Please restate, word for word, the lines below that begin at the one with "(154, 196) = (197, 378): green" and end at the one with "(412, 271) = (518, 346): turquoise". Leave out all other lines.

(Image change detection data)

^^^^^^^^

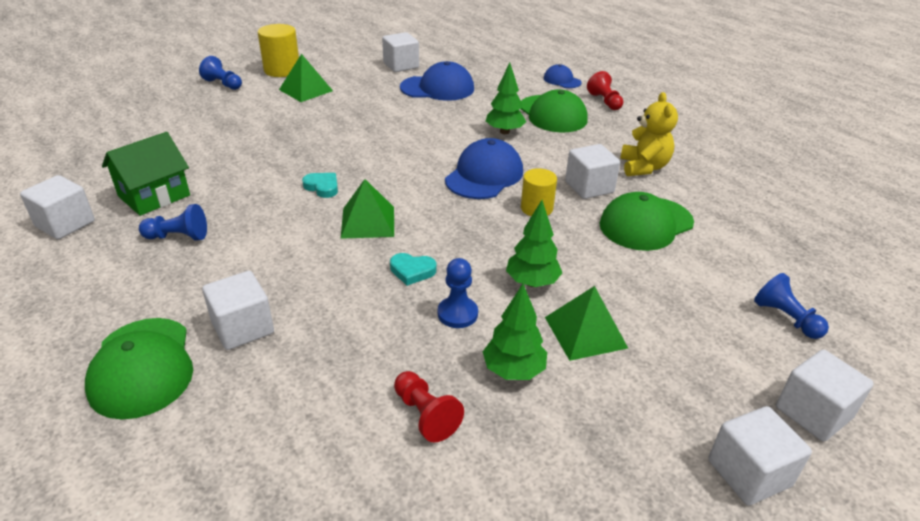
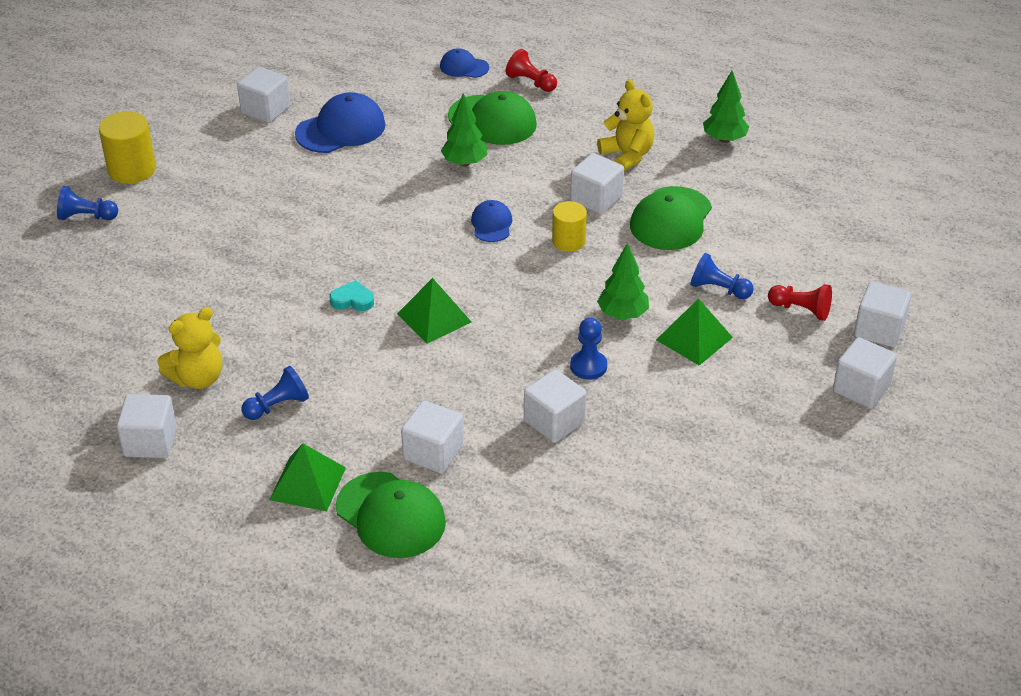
camera: 30 degrees left, 5 degrees up
(154, 196) = (197, 378): green house -> yellow teddy bear
(306, 90) = (195, 188): green pyramid -> green pyramid (308, 483)
(375, 350) = (554, 422): none -> white cube
(412, 271) = (518, 346): turquoise heart -> none
(425, 415) = (633, 448): red pawn -> red pawn (801, 310)
(484, 175) = (491, 224): blue cap -> blue cap, size x0.56
(513, 370) = (666, 390): green tree -> green tree (724, 139)
(785, 318) = (826, 264): blue pawn -> blue pawn (718, 289)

^^^^^^^^

- [SOLUTION TO THE PROBLEM]
(154, 196) = (197, 378): green house -> yellow teddy bear
(306, 90) = (195, 188): green pyramid -> green pyramid (308, 483)
(375, 350) = (554, 422): none -> white cube
(412, 271) = (518, 346): turquoise heart -> none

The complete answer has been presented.